> Activity: Provide only the number of lines in the records where "cyan" appears.

> Data supplied:
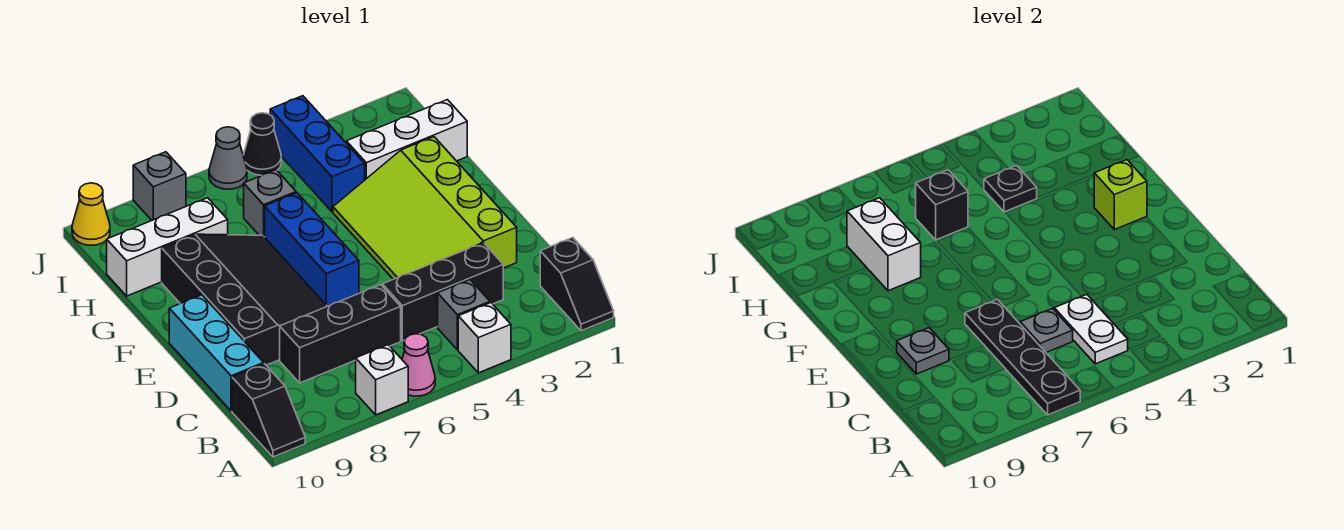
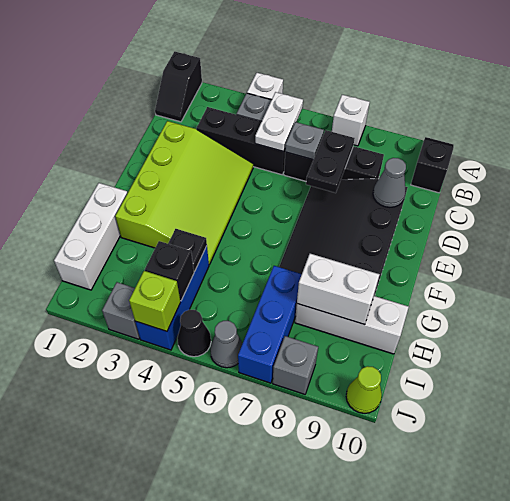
black slope A1:B1 level 1 top B -> black slope A1:B1 level 1 top A
pink cone A6 level 1 -> none
black plate A7:D7 level 2 -> black plate C7:D7 level 2
cyan brick C10:E10 level 1 -> none
grey plate D9 level 2 -> grey cone D9 level 2
blue brick E6:G6 level 1 -> blue brick H7:J7 level 1
lime brick F2 level 2 -> lime brick J4 level 2
white brick G8:H8 level 2 -> white brick H8:H9 level 2
white brick H1:H3 level 1 -> white brick G1:I1 level 1
grey brick H6 level 1 -> grey brick J3 level 1
black brick H6 level 2 -> black brick I4 level 2
yellow cone J10 level 1 -> lime cone J10 level 1

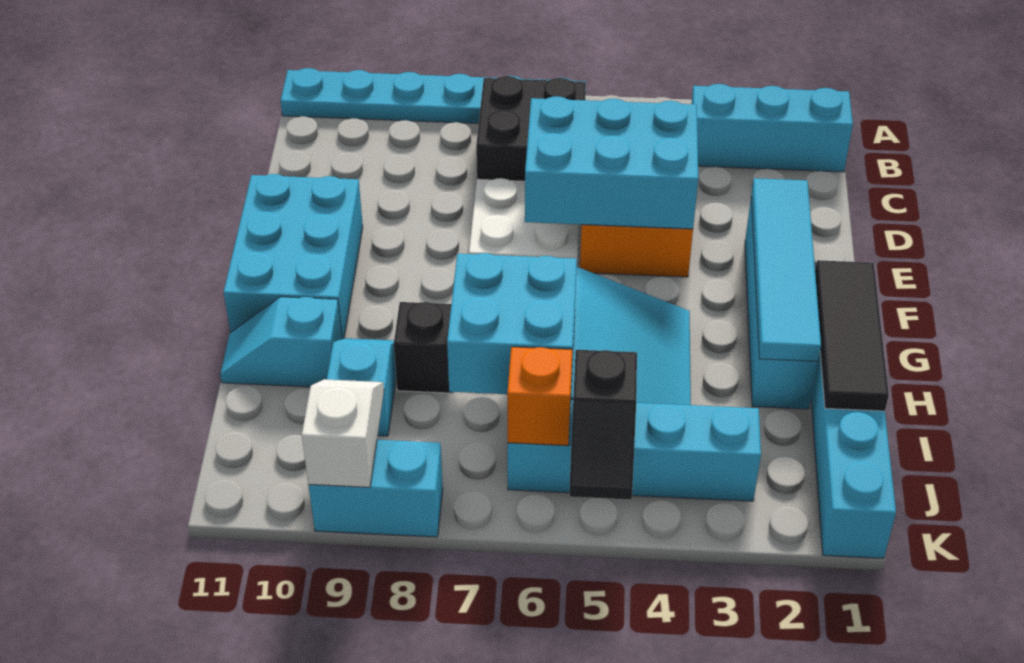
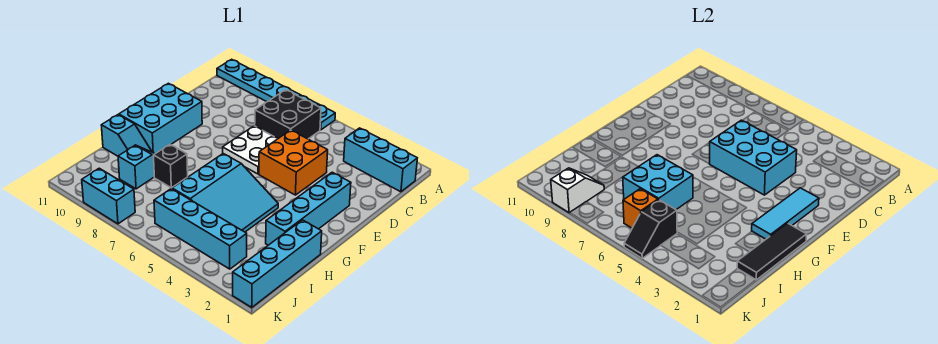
cyan tile E2:H2 level 2 -> cyan tile E2:G2 level 2
cyan slope H10:H11 level 1 top 10 -> cyan slope H10:H11 level 1 top 11

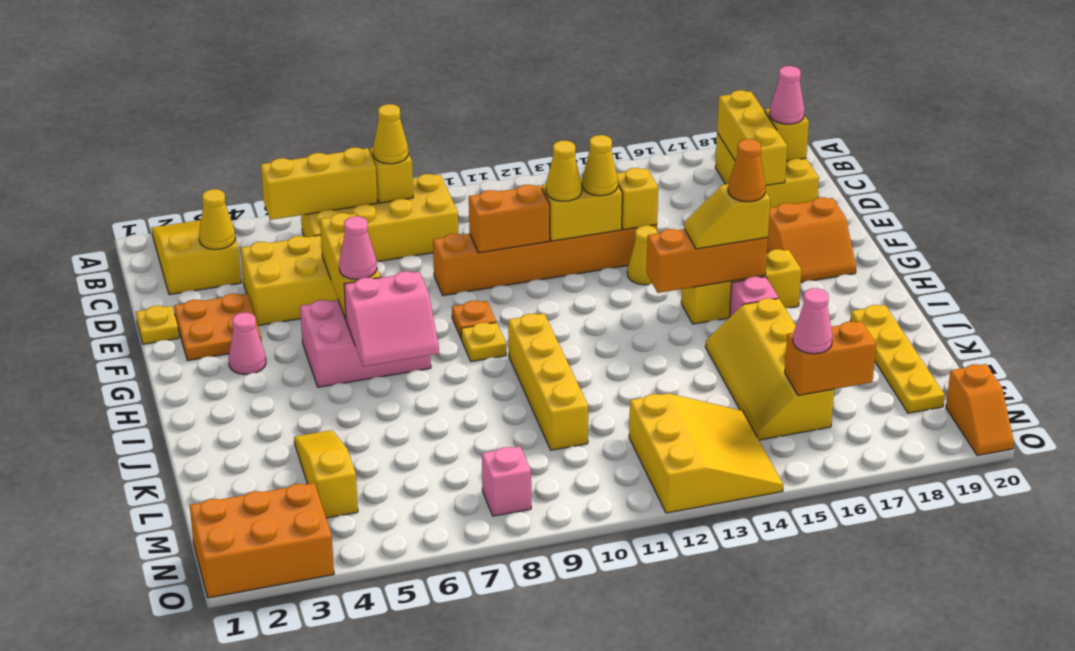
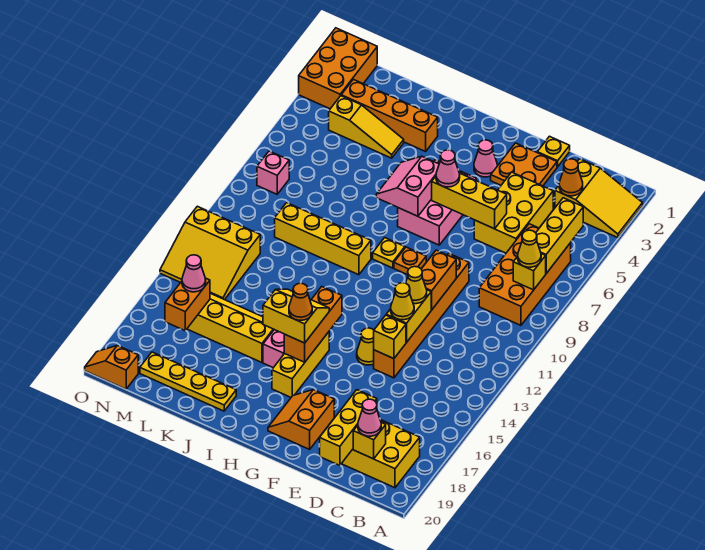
yellow brick B6:C9 level 1 -> orange brick B6:C9 level 1
yellow brick B18:D18 level 2 -> yellow brick D18:D20 level 2
yellow cone C3 level 2 -> orange cone C3 level 2
yellow slope H15:H16 level 3 top 16 -> yellow slope H15:I16 level 3 top 16
none -> orange brick J3:M3 level 1

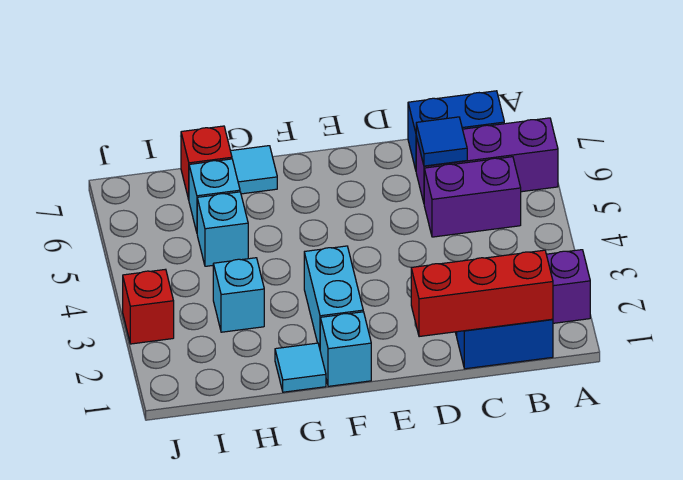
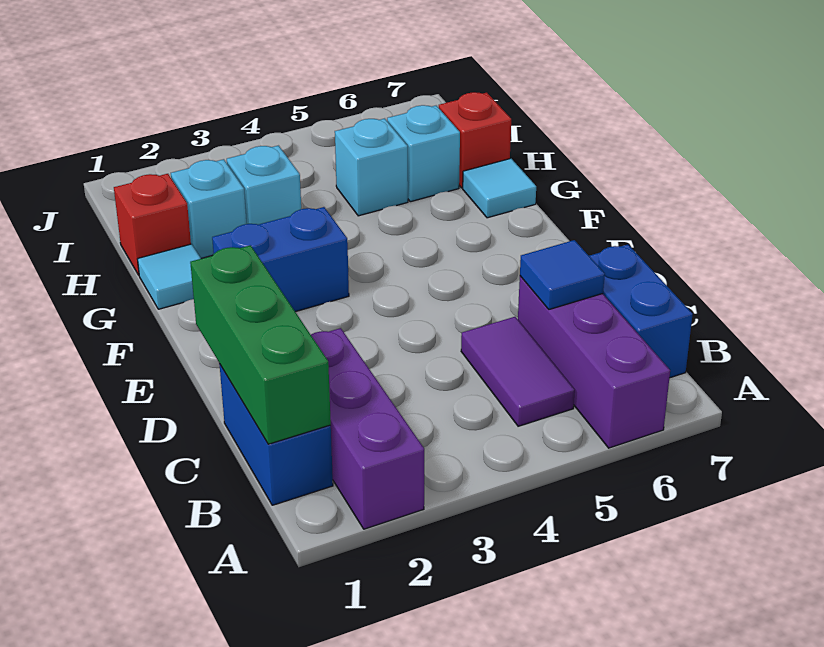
red brick B1:D1 level 2 -> green brick B1:D1 level 2
purple brick B5:C5 level 1 -> purple tile B5:C5 level 1
cyan brick F1 level 1 -> cyan brick H2 level 1
cyan brick F2:F3 level 1 -> blue brick F2:F3 level 1
red brick J3 level 1 -> red brick H1 level 1

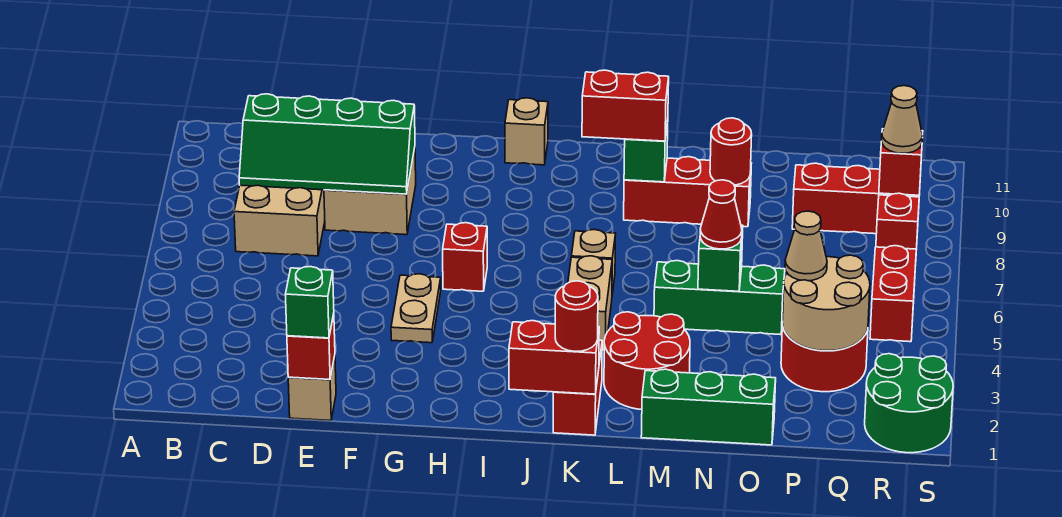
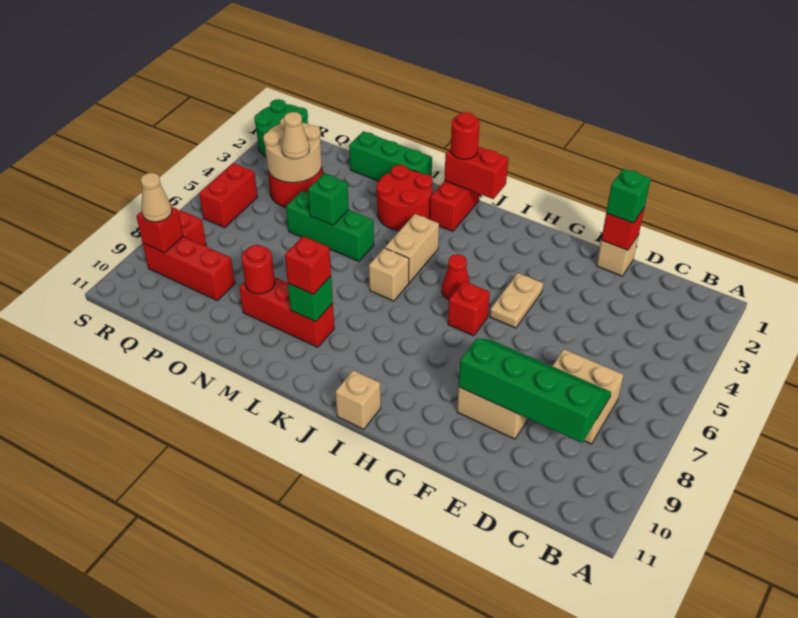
red brick K9:L9 level 3 -> red brick L9 level 3
red cone N5 level 3 -> red cone I5 level 1

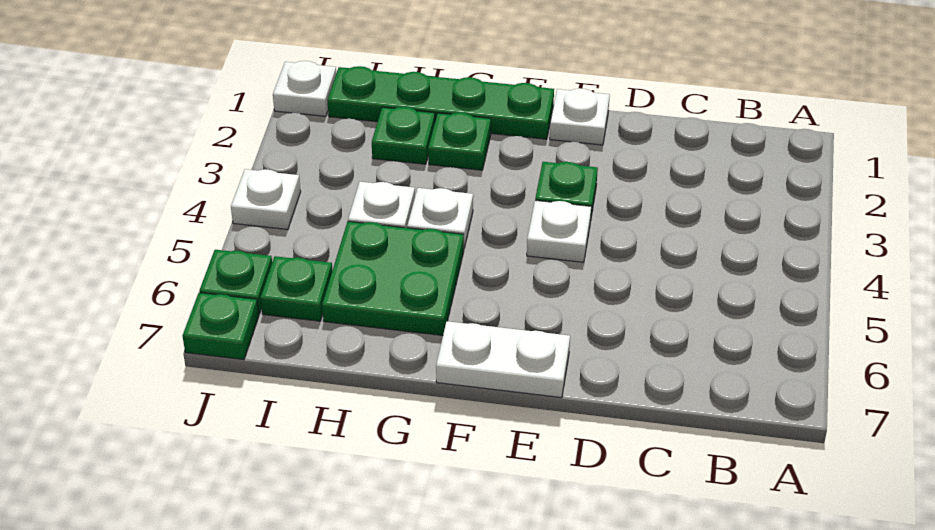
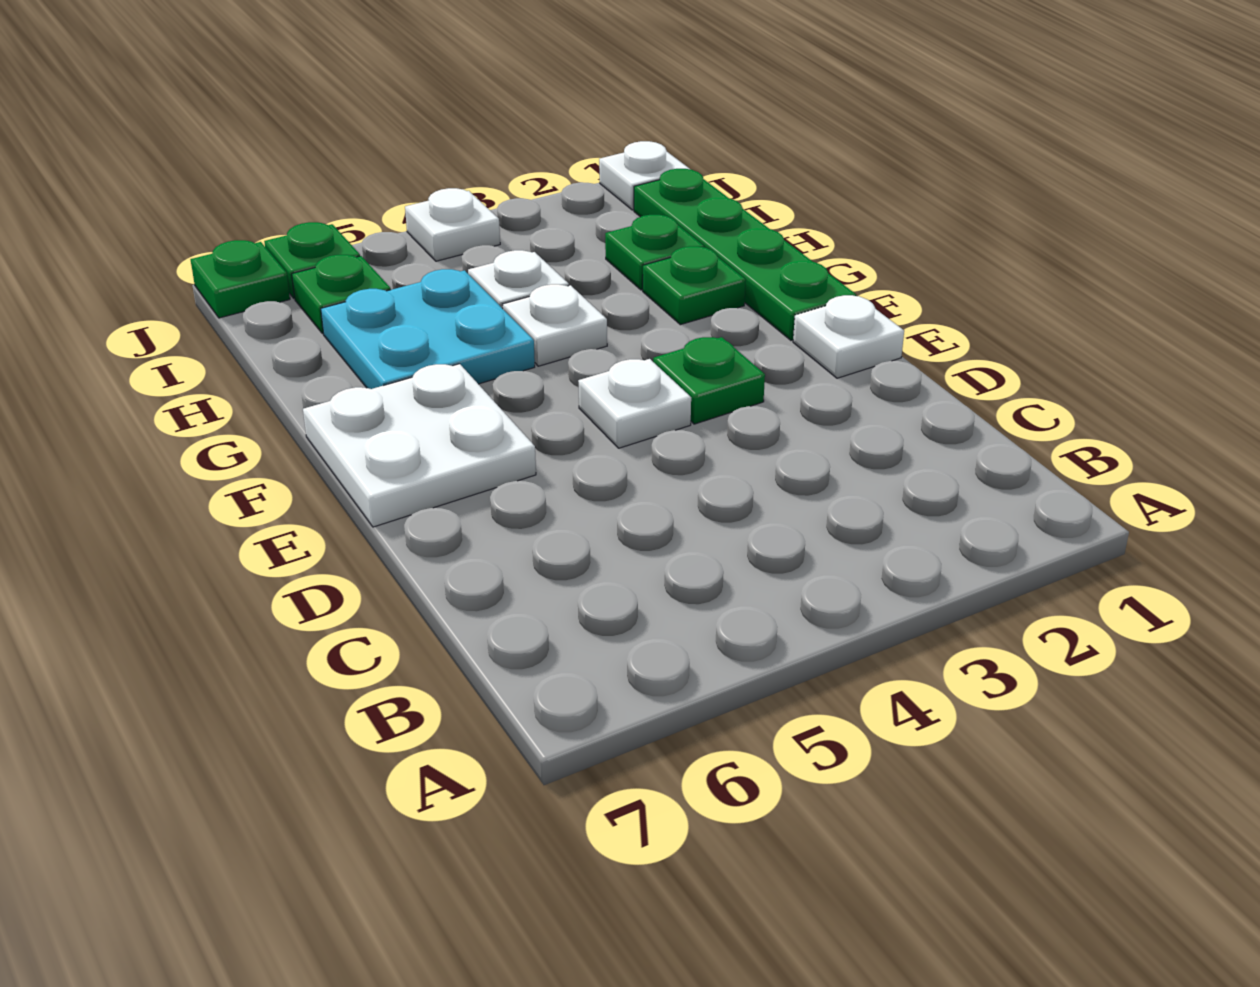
white plate E7:F7 level 1 -> white plate E6:F7 level 1
green plate G5:H6 level 1 -> cyan plate G5:H6 level 1

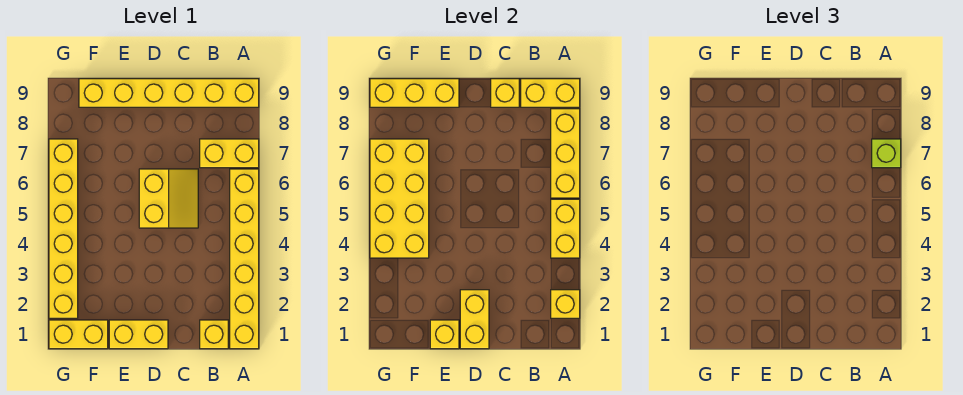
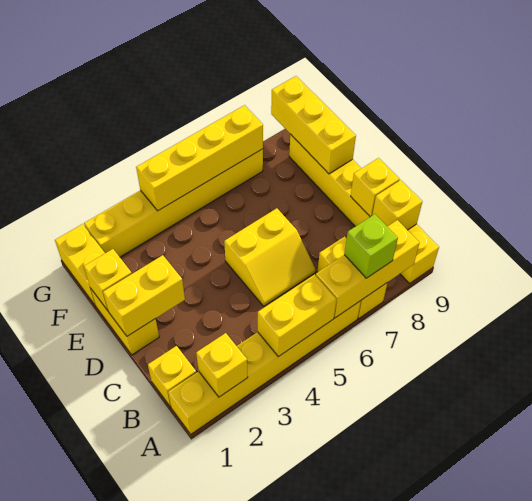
yellow brick A9:B9 level 2 -> yellow brick B9 level 2
yellow brick F4:G7 level 2 -> yellow brick G4:G7 level 2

> Response to the task: 6